— Task description —
The reply must consist of one number: how many lines of the data include the word "toothbrush".
===== Supplied entries
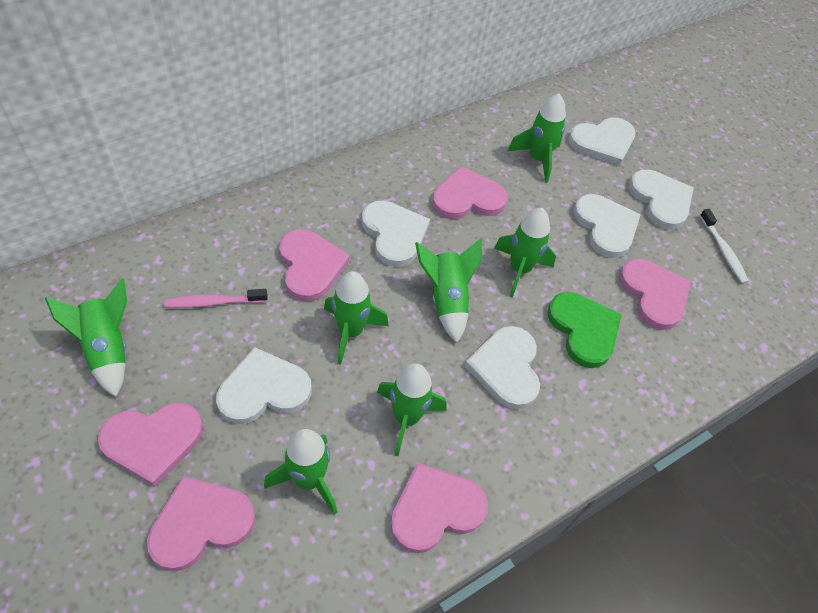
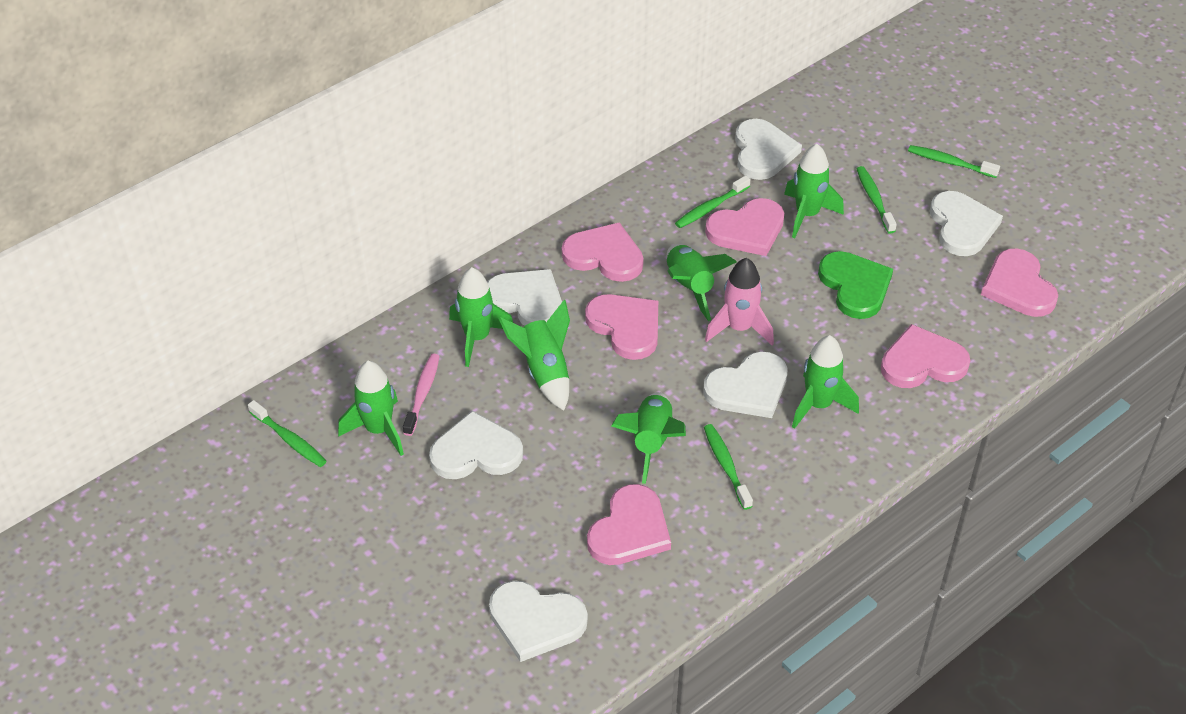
green toothbrush: 0 -> 5
pink rocket: 0 -> 1
white toothbrush: 1 -> 0

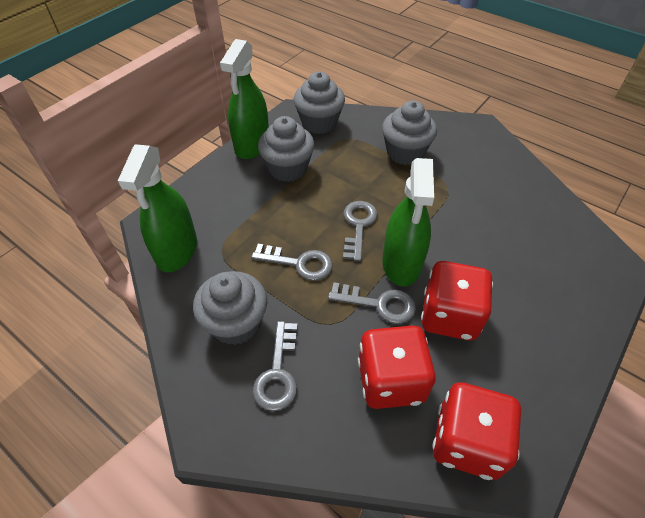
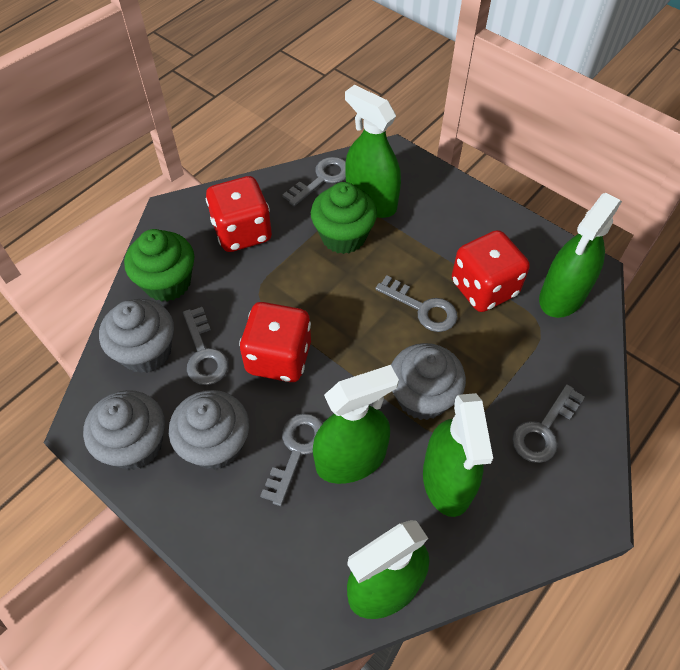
green cupcake: 0 -> 2
green spray bottle: 3 -> 5
grey key: 4 -> 5

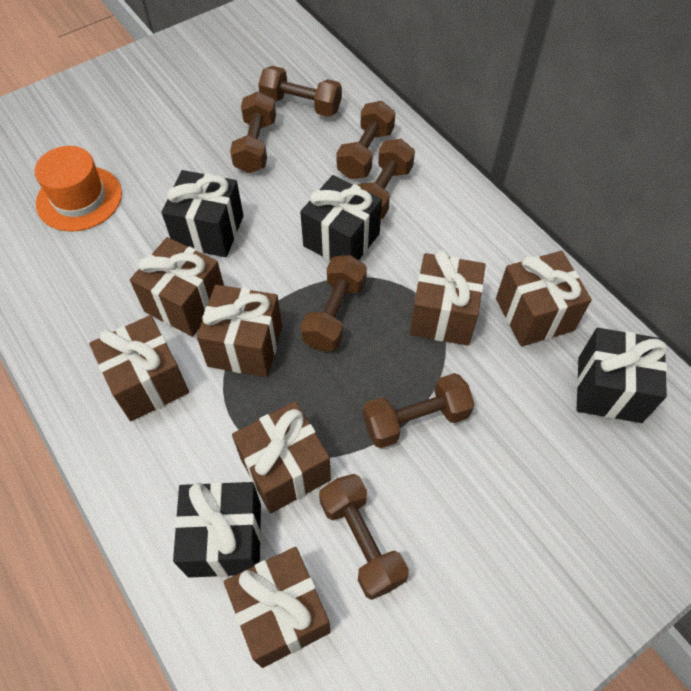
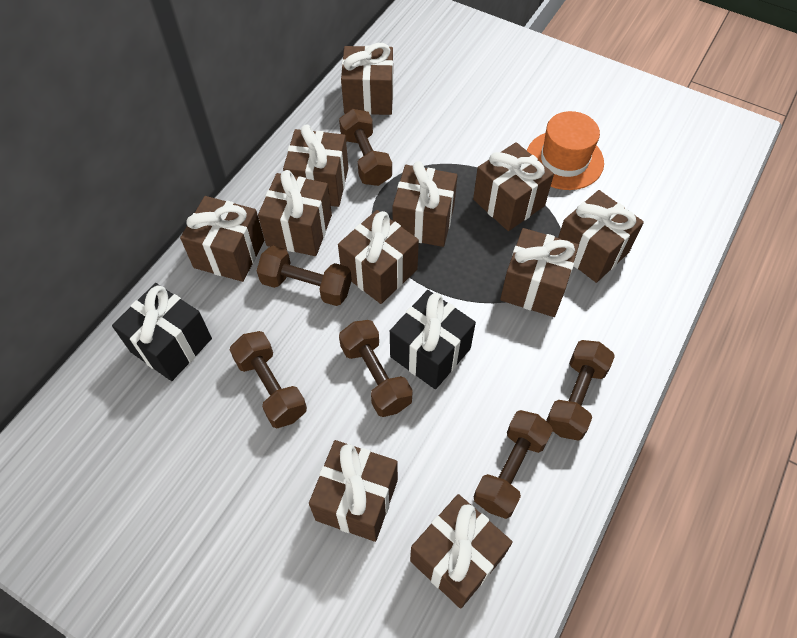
black gift: 4 -> 2
brown dumbbell: 7 -> 6
brown gift: 7 -> 11

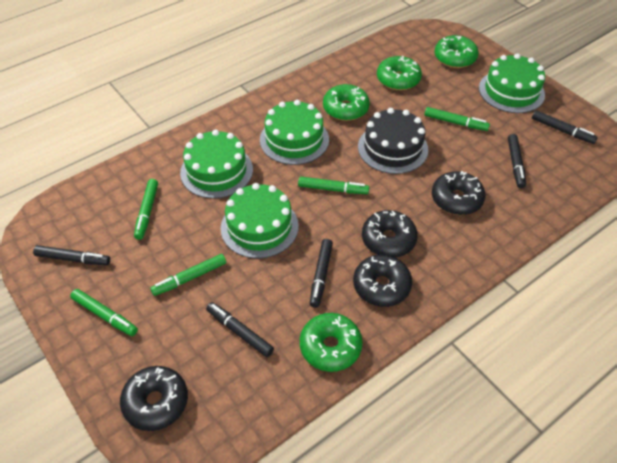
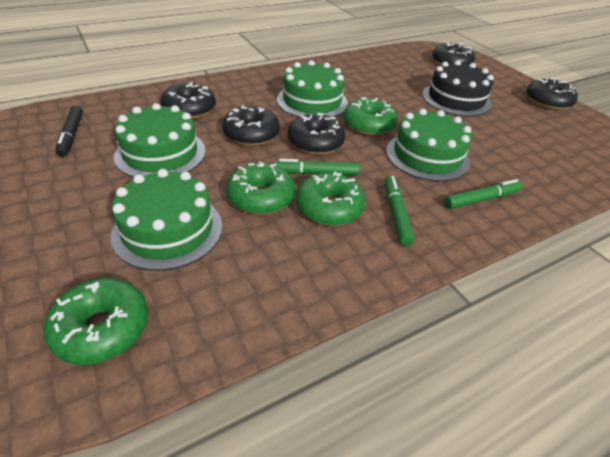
black donut: 4 -> 5
black marker: 5 -> 1
green marker: 5 -> 3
==========
— Solution for this problem —
2